• TASK GOAL
Select every line below containing the word "rotated".

• COLLECTED MATERIAL
= = = =
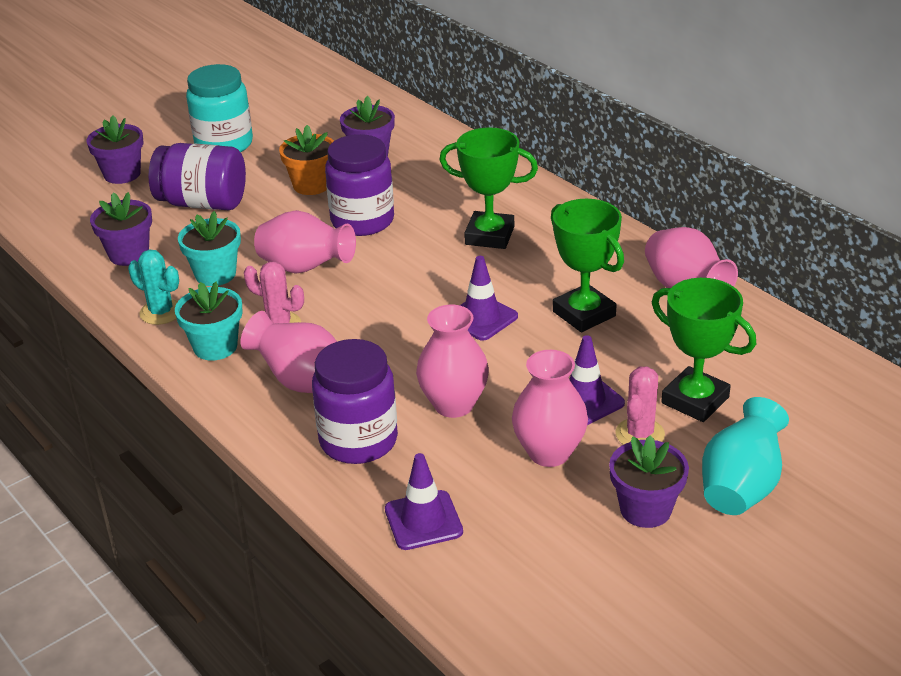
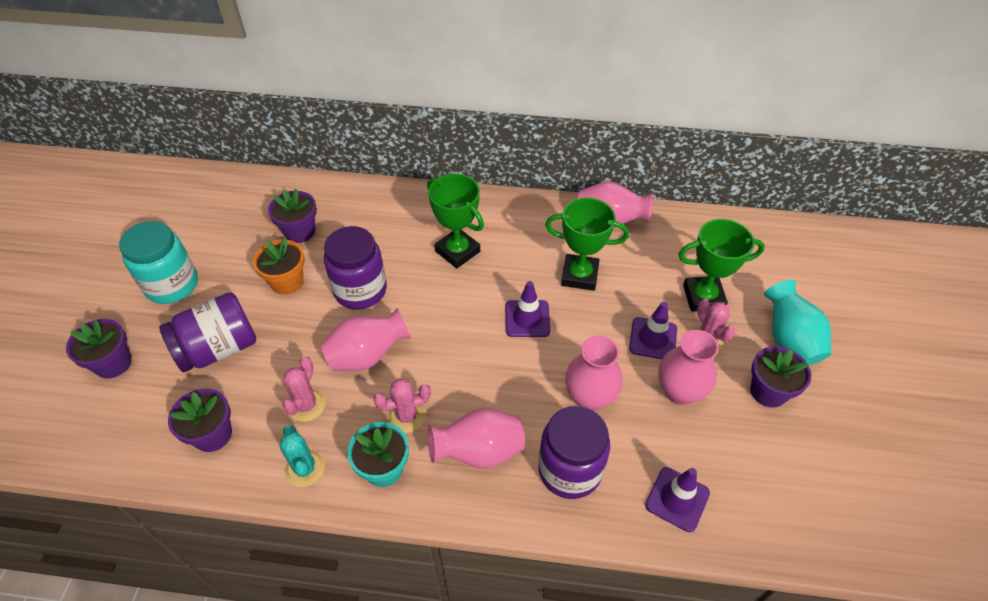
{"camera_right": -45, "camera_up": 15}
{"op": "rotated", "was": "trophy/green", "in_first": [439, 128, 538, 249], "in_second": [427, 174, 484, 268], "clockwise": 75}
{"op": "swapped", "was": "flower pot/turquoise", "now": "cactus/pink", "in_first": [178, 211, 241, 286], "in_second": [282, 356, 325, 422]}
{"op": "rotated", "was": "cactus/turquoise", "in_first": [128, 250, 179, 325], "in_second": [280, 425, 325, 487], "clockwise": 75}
= = = =
• RESULT OF THE TASK
{"op": "rotated", "was": "trophy/green", "in_first": [439, 128, 538, 249], "in_second": [427, 174, 484, 268], "clockwise": 75}
{"op": "rotated", "was": "cactus/turquoise", "in_first": [128, 250, 179, 325], "in_second": [280, 425, 325, 487], "clockwise": 75}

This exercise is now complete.